Material for the task =>
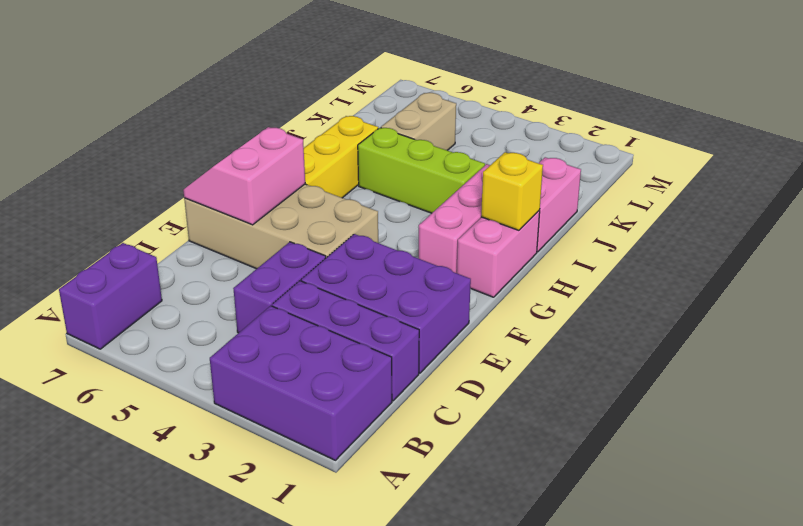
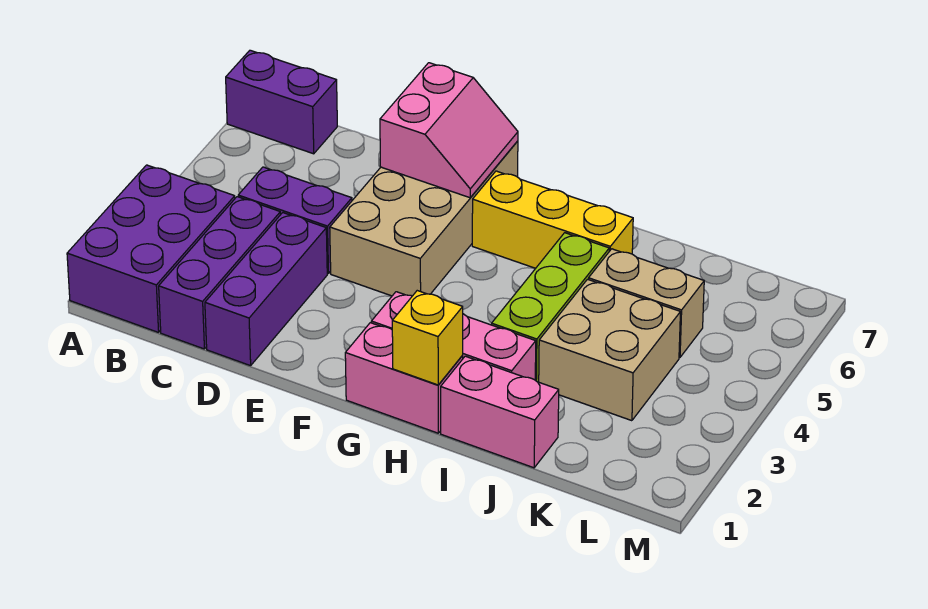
purple brick D1:E3 level 1 -> purple brick D1:D3 level 1
pink slope E6:F7 level 2 top 6 -> pink slope E6:F7 level 2 top E
none -> tan brick J3:K4 level 1

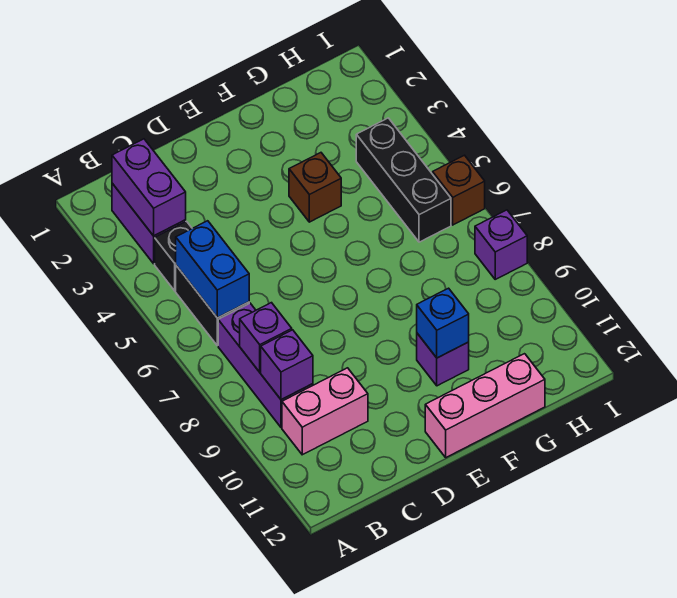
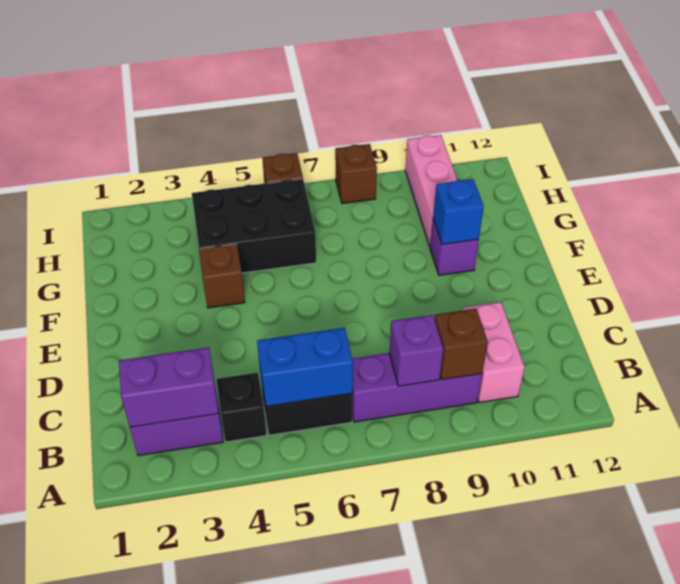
purple brick B9 level 2 -> brown brick B9 level 2
pink brick E12:G12 level 1 -> pink brick G10:I10 level 1
black brick H4:H6 level 1 -> black brick G4:H6 level 1
purple brick I8 level 1 -> brown brick I8 level 1

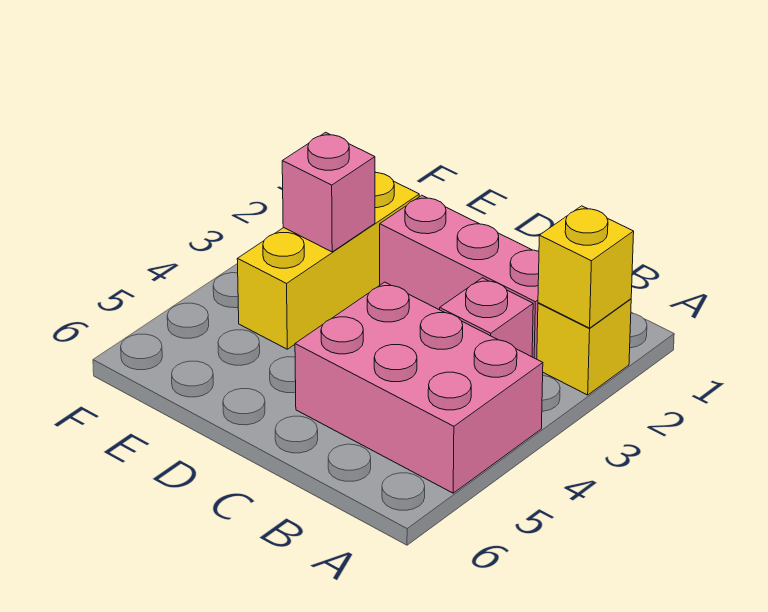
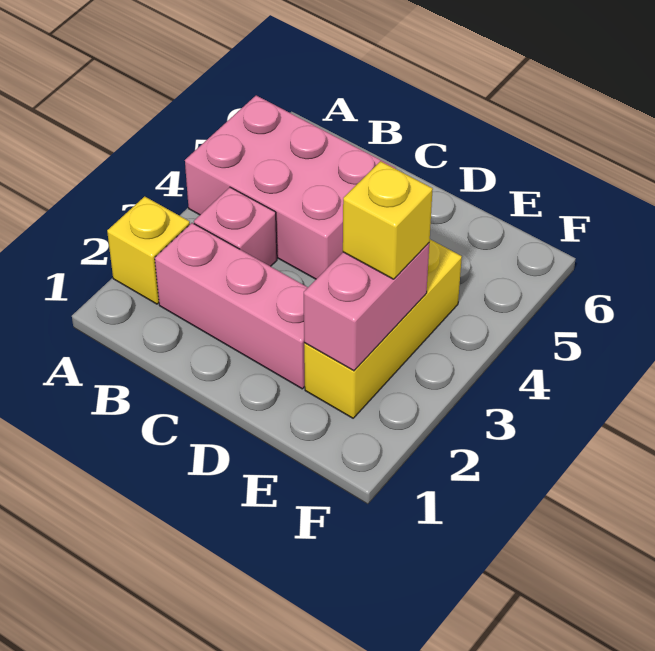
yellow brick A2 level 2 -> yellow brick E3 level 3
pink brick E3 level 2 -> pink brick E2:E3 level 2

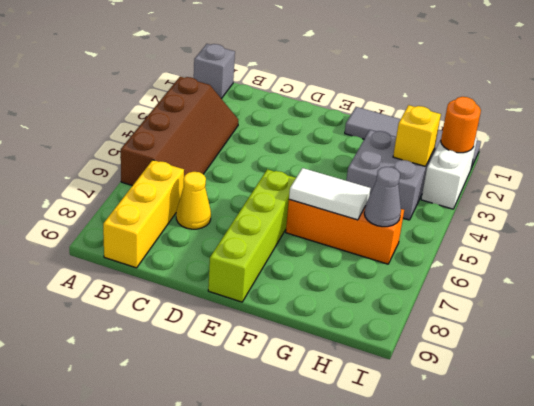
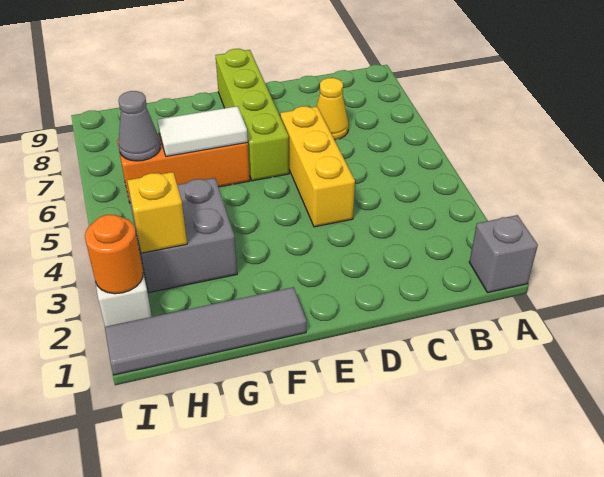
brown slope A3:B6 level 1 top A -> none
yellow brick B7:B9 level 1 -> yellow brick D4:D6 level 1

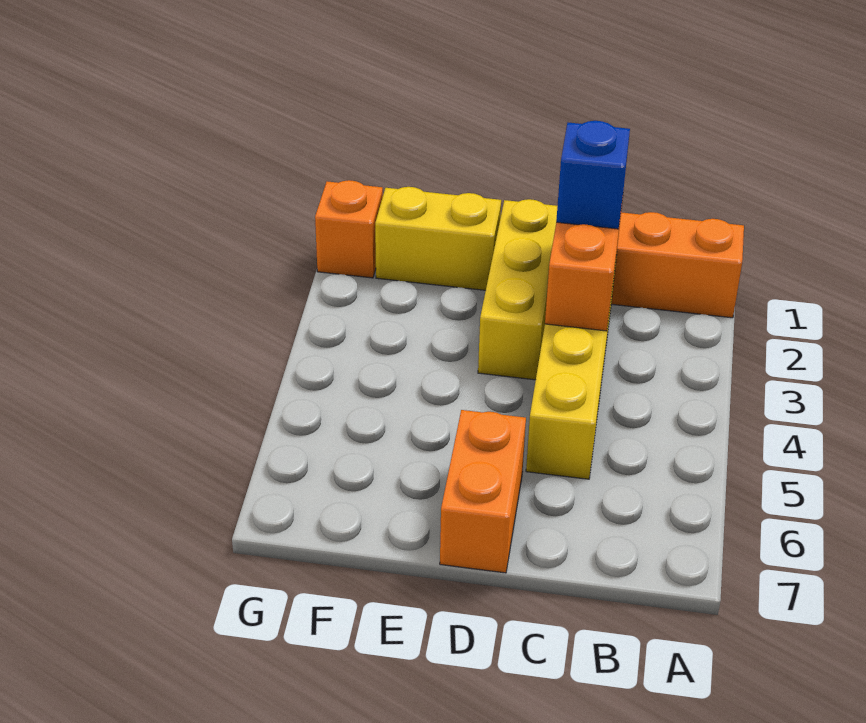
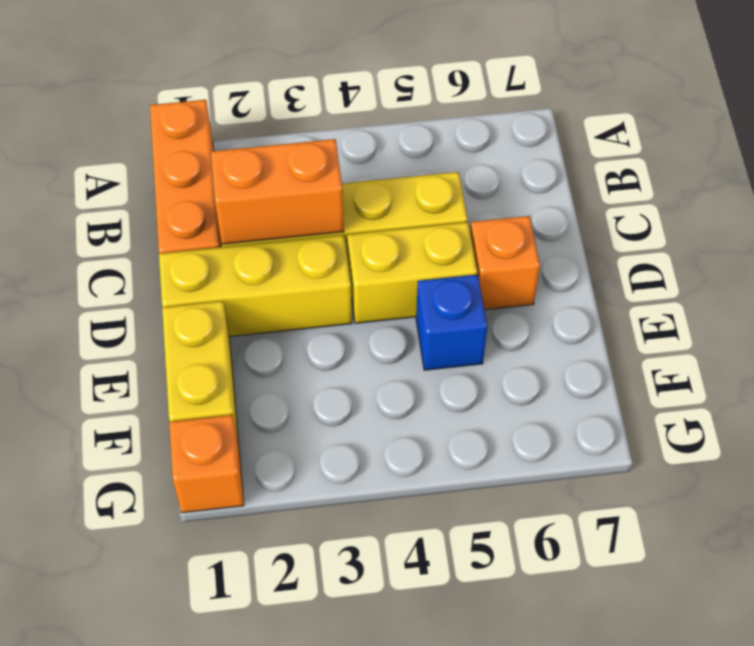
blue brick C2 level 3 -> blue brick E5 level 1
none -> yellow brick D4:D5 level 1
orange brick D6:D7 level 1 -> orange brick D6 level 1

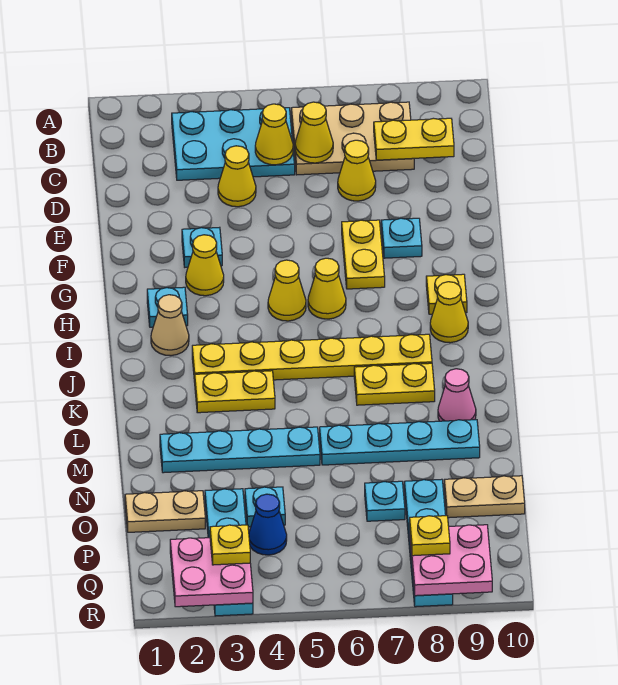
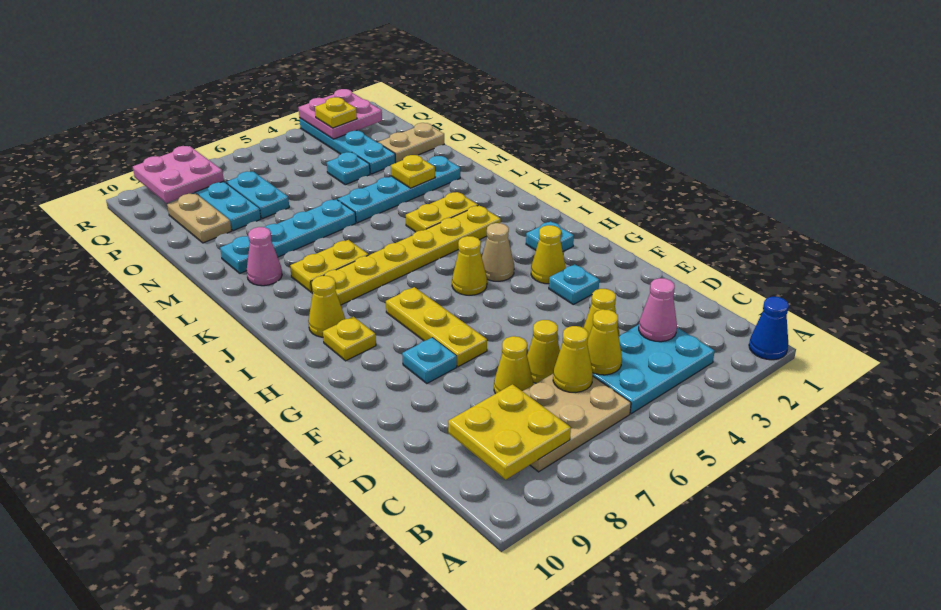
none -> pink cone C3 level 2
yellow plate C8:C9 level 2 -> yellow plate B8:C9 level 2
yellow plate F7:G7 level 1 -> yellow plate F7:H7 level 1
yellow cone H6 level 1 -> yellow cone D6 level 1
tan cone I2 level 1 -> tan cone H4 level 1
cyan plate O7 level 1 -> cyan plate O7:P7 level 1
tan plate O9:O10 level 1 -> tan plate O9:P9 level 1
blue cone P4 level 1 -> blue cone A1 level 1
yellow plate Q8 level 3 -> yellow plate M3 level 2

What you should do =>
Those lines of the records above that run from the one containing "none -> tan brick J3:K4 level 1" through the one containing "purple brick I8" should be returned exactly, with no pictures among them.

Solution =>
none -> tan brick J3:K4 level 1

purple brick B9 level 2 -> brown brick B9 level 2
pink brick E12:G12 level 1 -> pink brick G10:I10 level 1
black brick H4:H6 level 1 -> black brick G4:H6 level 1
purple brick I8 level 1 -> brown brick I8 level 1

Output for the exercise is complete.